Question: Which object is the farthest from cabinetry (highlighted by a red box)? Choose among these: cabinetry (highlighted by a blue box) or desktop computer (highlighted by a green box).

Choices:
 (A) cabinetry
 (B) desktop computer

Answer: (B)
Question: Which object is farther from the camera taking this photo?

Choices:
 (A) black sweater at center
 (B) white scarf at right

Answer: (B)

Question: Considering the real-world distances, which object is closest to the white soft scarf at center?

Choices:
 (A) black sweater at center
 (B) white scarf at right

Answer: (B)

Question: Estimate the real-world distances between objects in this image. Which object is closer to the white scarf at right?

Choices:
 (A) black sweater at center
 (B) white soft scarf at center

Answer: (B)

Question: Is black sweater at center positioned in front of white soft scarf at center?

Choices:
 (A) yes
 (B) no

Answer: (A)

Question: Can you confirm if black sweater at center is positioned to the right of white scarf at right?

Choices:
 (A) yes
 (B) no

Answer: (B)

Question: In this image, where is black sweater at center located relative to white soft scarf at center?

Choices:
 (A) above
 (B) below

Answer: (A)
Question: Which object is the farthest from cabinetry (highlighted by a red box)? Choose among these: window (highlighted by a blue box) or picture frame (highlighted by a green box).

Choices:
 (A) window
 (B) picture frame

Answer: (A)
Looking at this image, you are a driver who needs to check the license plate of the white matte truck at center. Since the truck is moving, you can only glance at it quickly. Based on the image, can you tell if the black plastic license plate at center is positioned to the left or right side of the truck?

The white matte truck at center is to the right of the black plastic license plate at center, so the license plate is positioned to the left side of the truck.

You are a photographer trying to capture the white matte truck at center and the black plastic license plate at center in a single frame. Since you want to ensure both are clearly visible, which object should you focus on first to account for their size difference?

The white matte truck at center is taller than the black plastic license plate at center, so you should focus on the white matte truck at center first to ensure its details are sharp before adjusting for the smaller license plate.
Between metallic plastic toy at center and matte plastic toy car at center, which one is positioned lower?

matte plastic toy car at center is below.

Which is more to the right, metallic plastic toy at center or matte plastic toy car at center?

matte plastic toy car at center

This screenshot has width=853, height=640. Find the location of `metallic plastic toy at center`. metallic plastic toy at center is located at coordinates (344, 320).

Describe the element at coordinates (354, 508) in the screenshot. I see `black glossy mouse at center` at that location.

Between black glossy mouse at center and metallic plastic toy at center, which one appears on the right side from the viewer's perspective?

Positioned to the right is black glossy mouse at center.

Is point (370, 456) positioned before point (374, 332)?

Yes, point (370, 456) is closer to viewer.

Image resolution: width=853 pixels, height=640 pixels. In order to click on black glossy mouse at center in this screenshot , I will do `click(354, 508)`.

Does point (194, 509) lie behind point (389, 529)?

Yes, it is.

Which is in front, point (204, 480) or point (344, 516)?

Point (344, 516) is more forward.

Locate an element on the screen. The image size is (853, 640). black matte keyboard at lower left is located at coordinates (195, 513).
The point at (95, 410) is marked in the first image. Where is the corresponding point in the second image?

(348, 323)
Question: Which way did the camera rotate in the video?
———
▶ TASK OBJECTIVE: Please copy all of the lines above word for word, with nothing added, dropped, or changed.

▶ EXERCISE RESULT:
Question: Which object is the farthest from cabinetry (highlighted by a red box)? Choose among these: cabinetry (highlighted by a blue box) or desktop computer (highlighted by a green box).

Choices:
 (A) cabinetry
 (B) desktop computer

Answer: (B)
Question: Which object is farther from the camera taking this photo?

Choices:
 (A) black sweater at center
 (B) white scarf at right

Answer: (B)

Question: Considering the real-world distances, which object is closest to the white soft scarf at center?

Choices:
 (A) black sweater at center
 (B) white scarf at right

Answer: (B)

Question: Estimate the real-world distances between objects in this image. Which object is closer to the white scarf at right?

Choices:
 (A) black sweater at center
 (B) white soft scarf at center

Answer: (B)

Question: Is black sweater at center positioned in front of white soft scarf at center?

Choices:
 (A) yes
 (B) no

Answer: (A)

Question: Can you confirm if black sweater at center is positioned to the right of white scarf at right?

Choices:
 (A) yes
 (B) no

Answer: (B)

Question: In this image, where is black sweater at center located relative to white soft scarf at center?

Choices:
 (A) above
 (B) below

Answer: (A)
Question: Which object is the farthest from cabinetry (highlighted by a red box)? Choose among these: window (highlighted by a blue box) or picture frame (highlighted by a green box).

Choices:
 (A) window
 (B) picture frame

Answer: (A)
Looking at this image, you are a driver who needs to check the license plate of the white matte truck at center. Since the truck is moving, you can only glance at it quickly. Based on the image, can you tell if the black plastic license plate at center is positioned to the left or right side of the truck?

The white matte truck at center is to the right of the black plastic license plate at center, so the license plate is positioned to the left side of the truck.

You are a photographer trying to capture the white matte truck at center and the black plastic license plate at center in a single frame. Since you want to ensure both are clearly visible, which object should you focus on first to account for their size difference?

The white matte truck at center is taller than the black plastic license plate at center, so you should focus on the white matte truck at center first to ensure its details are sharp before adjusting for the smaller license plate.
Between metallic plastic toy at center and matte plastic toy car at center, which one is positioned lower?

matte plastic toy car at center is below.

Which is more to the right, metallic plastic toy at center or matte plastic toy car at center?

matte plastic toy car at center

This screenshot has width=853, height=640. Find the location of `metallic plastic toy at center`. metallic plastic toy at center is located at coordinates (344, 320).

Describe the element at coordinates (354, 508) in the screenshot. I see `black glossy mouse at center` at that location.

Between black glossy mouse at center and metallic plastic toy at center, which one appears on the right side from the viewer's perspective?

Positioned to the right is black glossy mouse at center.

Is point (370, 456) positioned before point (374, 332)?

Yes, point (370, 456) is closer to viewer.

Image resolution: width=853 pixels, height=640 pixels. In order to click on black glossy mouse at center in this screenshot , I will do `click(354, 508)`.

Does point (194, 509) lie behind point (389, 529)?

Yes, it is.

Which is in front, point (204, 480) or point (344, 516)?

Point (344, 516) is more forward.

Locate an element on the screen. The image size is (853, 640). black matte keyboard at lower left is located at coordinates (195, 513).
The point at (95, 410) is marked in the first image. Where is the corresponding point in the second image?

(348, 323)
Question: Which way did the camera rotate in the video?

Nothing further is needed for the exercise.